(EXERCISE MATERIALS Opens)

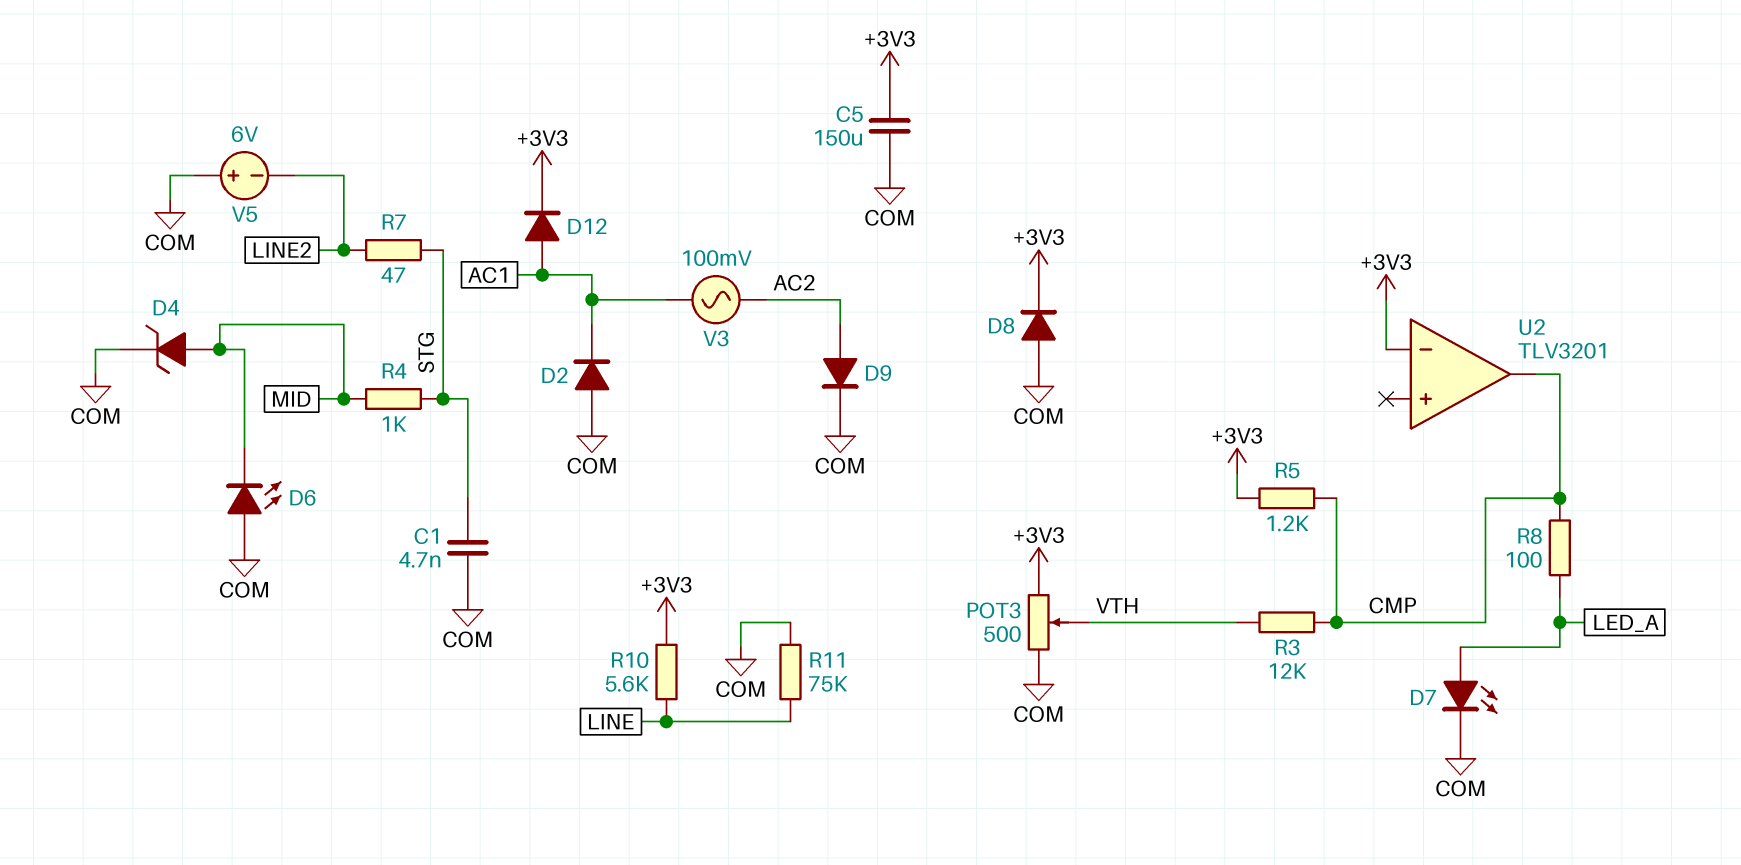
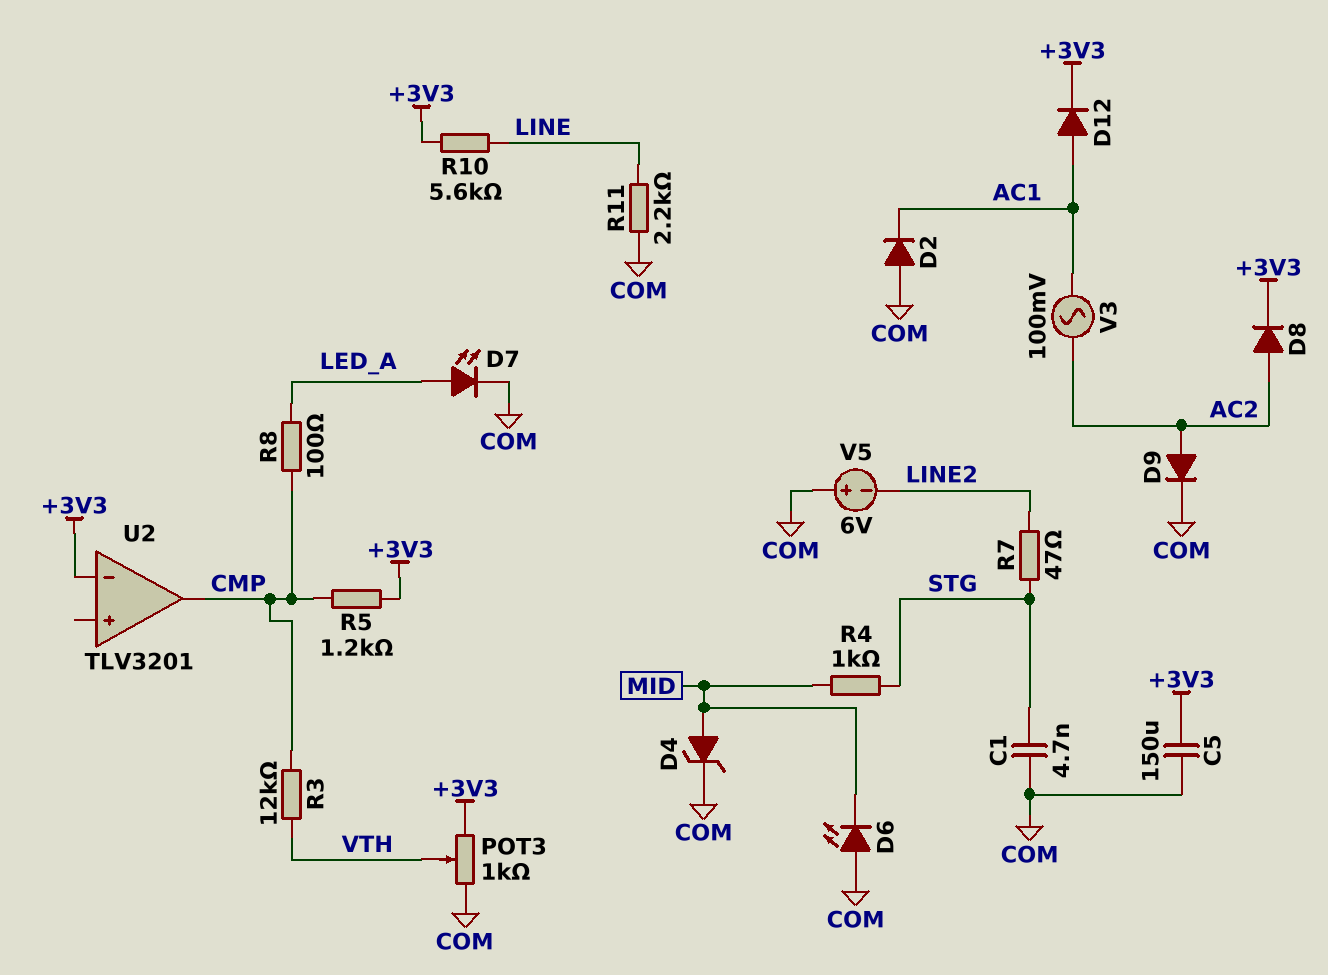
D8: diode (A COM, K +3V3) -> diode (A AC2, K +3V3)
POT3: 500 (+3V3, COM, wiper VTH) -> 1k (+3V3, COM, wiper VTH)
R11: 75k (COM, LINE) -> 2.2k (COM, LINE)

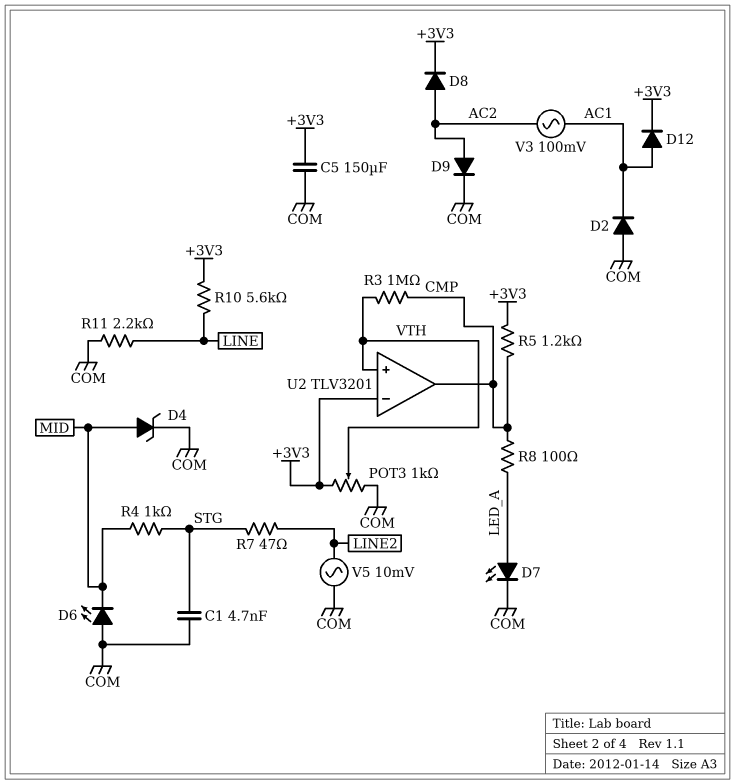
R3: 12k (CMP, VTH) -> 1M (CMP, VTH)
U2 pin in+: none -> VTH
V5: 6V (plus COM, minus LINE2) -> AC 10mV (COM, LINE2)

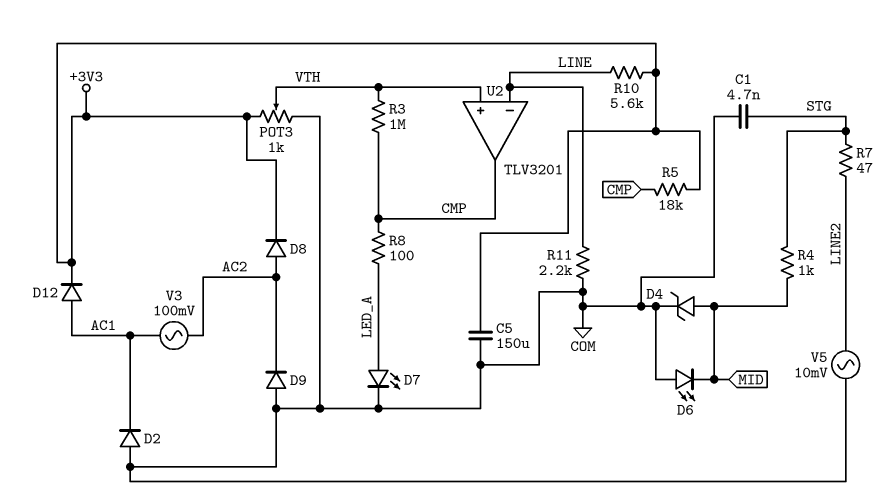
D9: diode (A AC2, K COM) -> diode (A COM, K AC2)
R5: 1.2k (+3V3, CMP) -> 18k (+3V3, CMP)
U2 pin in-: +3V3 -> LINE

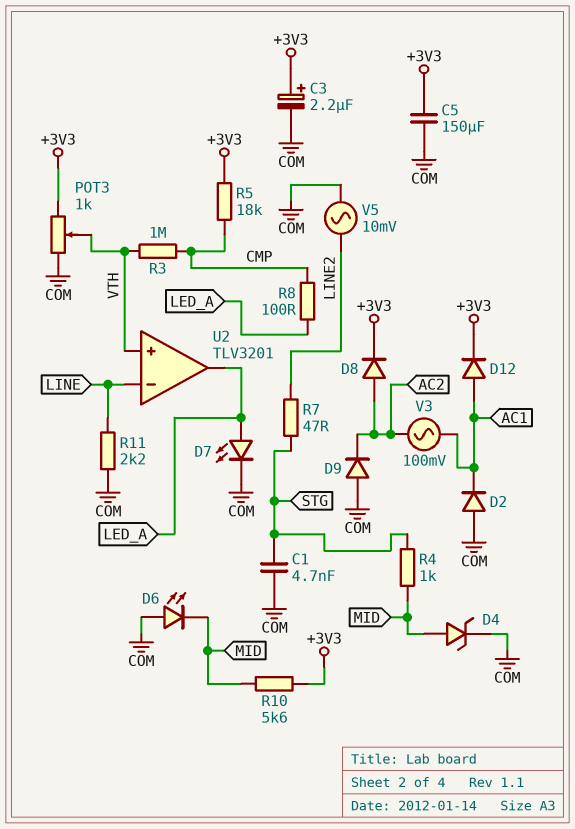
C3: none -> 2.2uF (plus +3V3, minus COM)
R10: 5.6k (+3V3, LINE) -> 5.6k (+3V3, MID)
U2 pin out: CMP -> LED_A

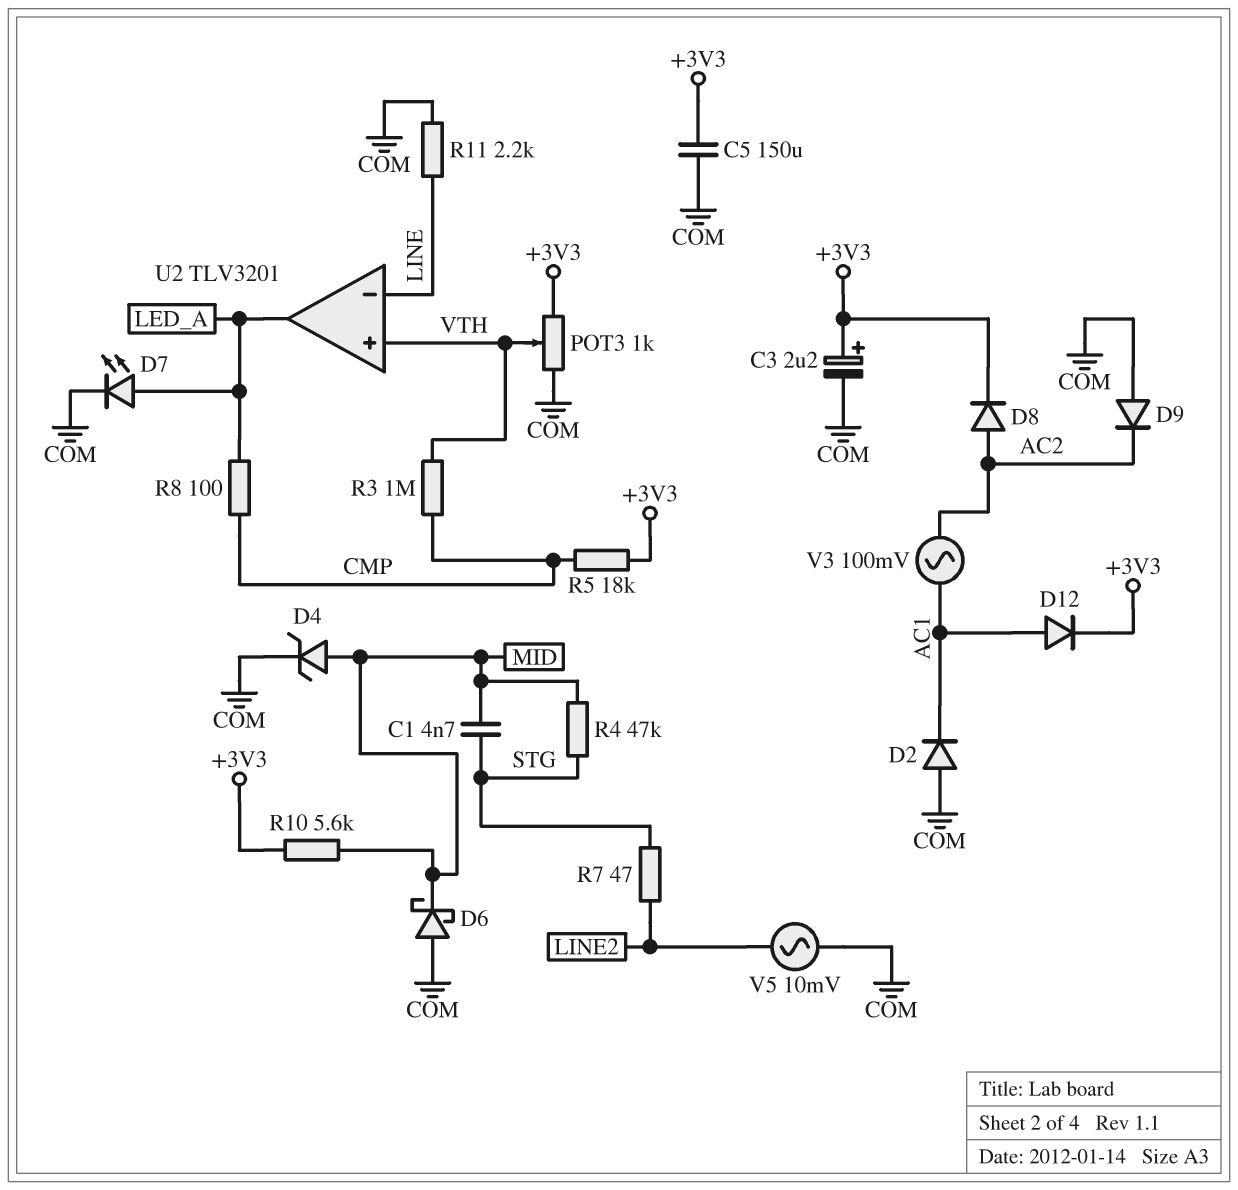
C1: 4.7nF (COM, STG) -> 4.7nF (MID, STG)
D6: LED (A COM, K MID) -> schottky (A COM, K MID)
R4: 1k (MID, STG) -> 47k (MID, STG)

(EXERCISE MATERIALS Closes)

▶ **ACTIVITY**
In the data, the line that contains "R5: 1.2k (+3V3, CMP) -> 18k (+3V3, CMP)" begins the part to write out; restate it and each line after it word for word through the end, with no pictures.

▶ **ANSWER SPACE**
R5: 1.2k (+3V3, CMP) -> 18k (+3V3, CMP)
U2 pin in-: +3V3 -> LINE

C3: none -> 2.2uF (plus +3V3, minus COM)
R10: 5.6k (+3V3, LINE) -> 5.6k (+3V3, MID)
U2 pin out: CMP -> LED_A

C1: 4.7nF (COM, STG) -> 4.7nF (MID, STG)
D6: LED (A COM, K MID) -> schottky (A COM, K MID)
R4: 1k (MID, STG) -> 47k (MID, STG)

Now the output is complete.